**Brief:**
Search the entries below for "insert", and copy each line where it appears.

Scene edit records
= = = = = = =
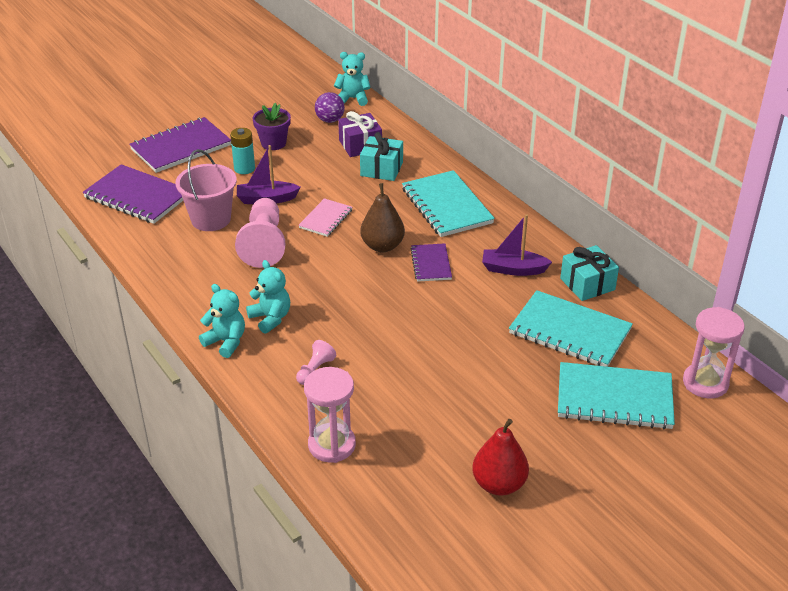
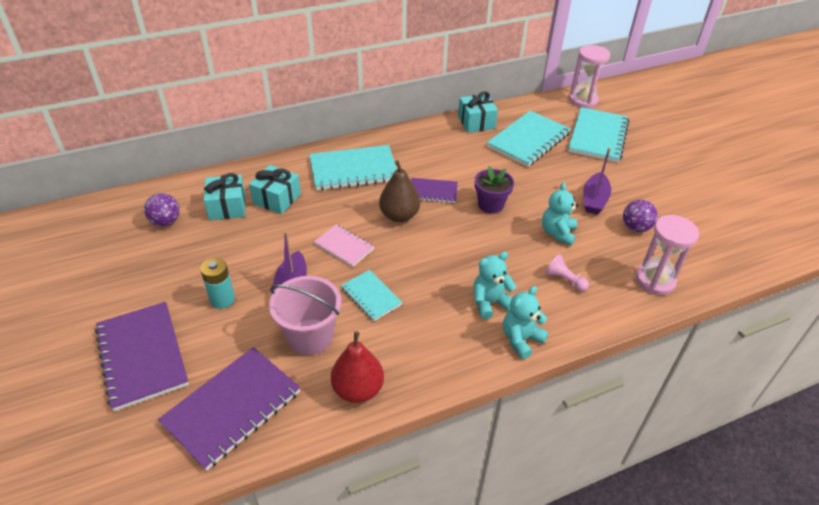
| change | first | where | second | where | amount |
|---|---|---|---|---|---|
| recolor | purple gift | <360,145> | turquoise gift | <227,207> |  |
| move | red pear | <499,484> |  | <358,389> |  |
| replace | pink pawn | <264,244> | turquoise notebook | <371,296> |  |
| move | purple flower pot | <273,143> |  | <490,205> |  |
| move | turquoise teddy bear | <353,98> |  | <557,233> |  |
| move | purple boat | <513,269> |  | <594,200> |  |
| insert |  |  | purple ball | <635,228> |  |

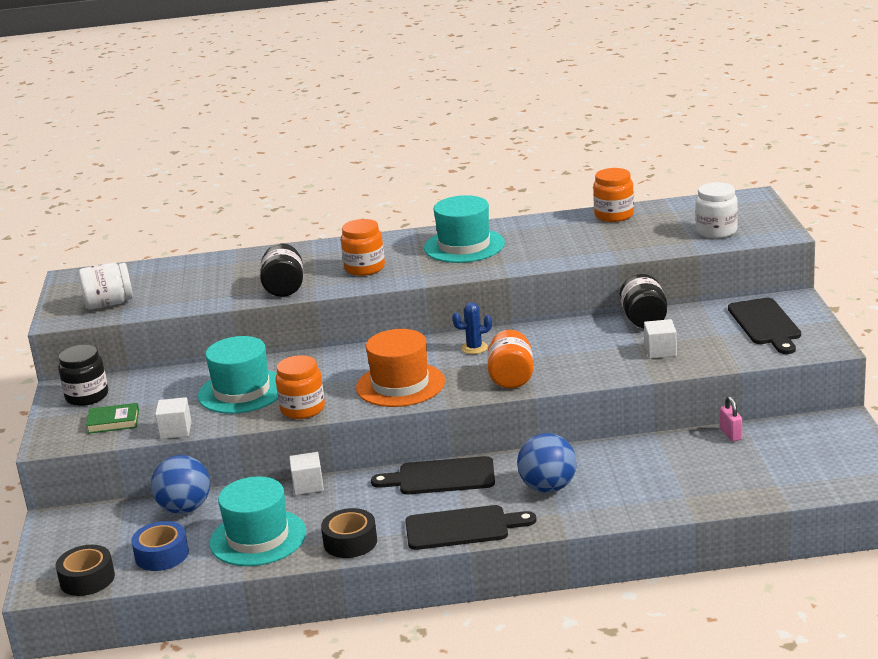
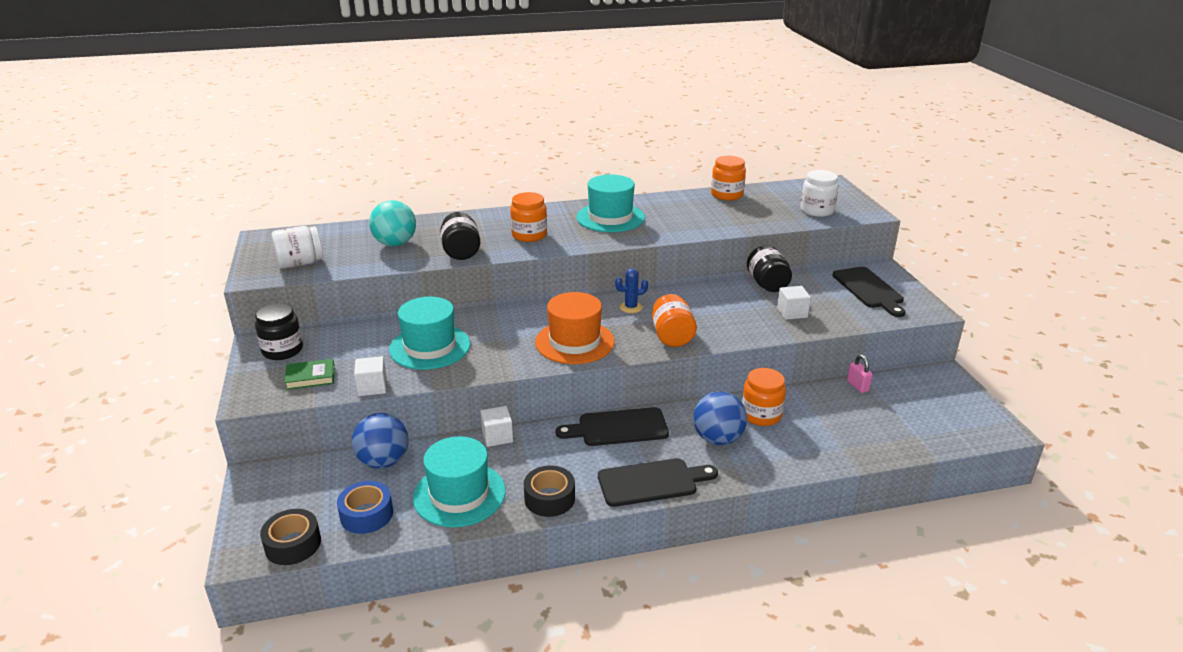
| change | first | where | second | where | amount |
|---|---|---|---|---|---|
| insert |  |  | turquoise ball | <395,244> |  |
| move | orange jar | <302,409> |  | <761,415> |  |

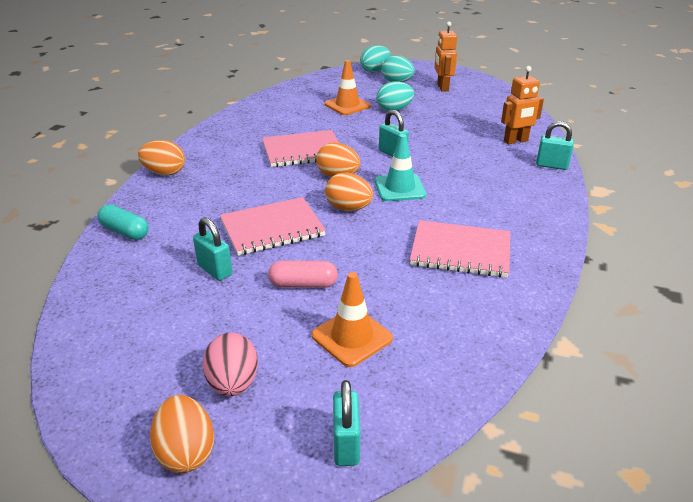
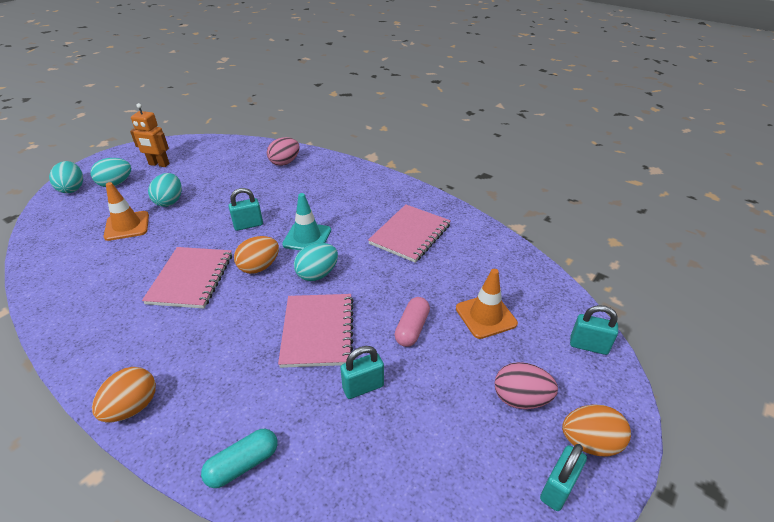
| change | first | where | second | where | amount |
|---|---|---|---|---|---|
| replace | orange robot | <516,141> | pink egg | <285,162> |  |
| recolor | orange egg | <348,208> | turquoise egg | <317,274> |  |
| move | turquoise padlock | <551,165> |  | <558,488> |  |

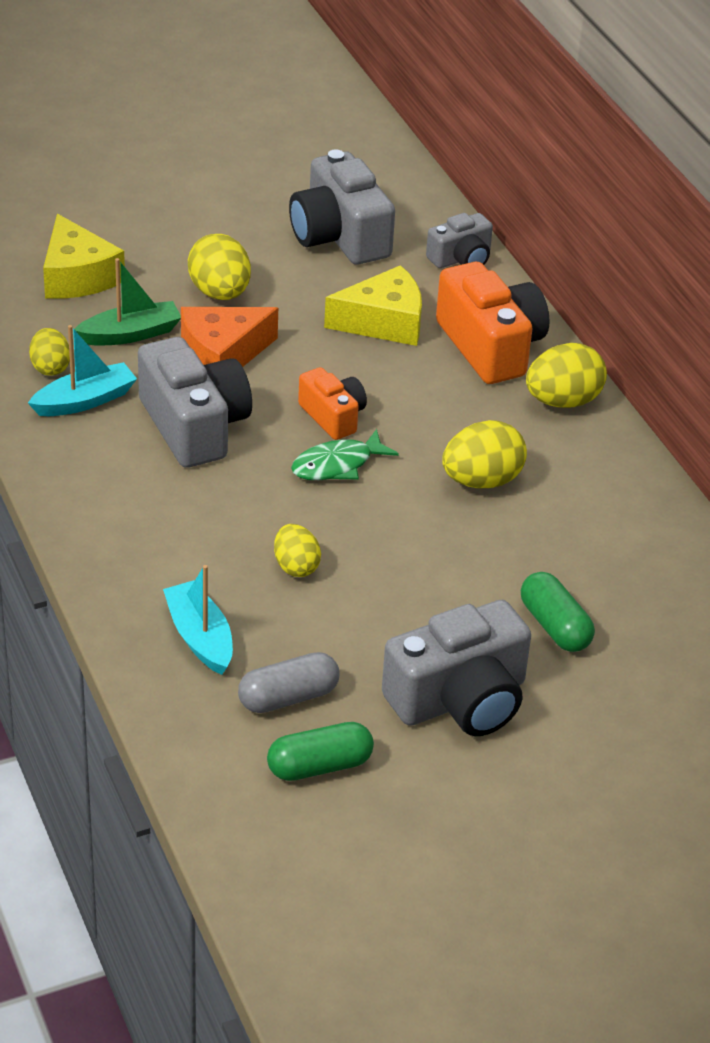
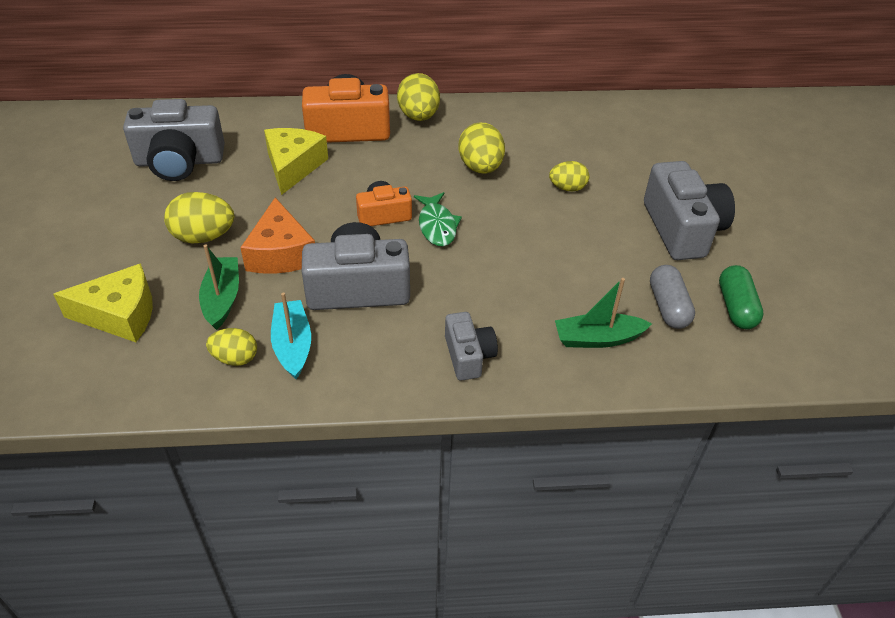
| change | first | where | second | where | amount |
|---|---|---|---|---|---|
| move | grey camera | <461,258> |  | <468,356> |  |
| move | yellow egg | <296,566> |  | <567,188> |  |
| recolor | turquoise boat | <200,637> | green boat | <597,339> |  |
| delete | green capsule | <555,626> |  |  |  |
= = = = = = =
**The answer:**
| insert |  |  | purple ball | <635,228> |  |
| insert |  |  | turquoise ball | <395,244> |  |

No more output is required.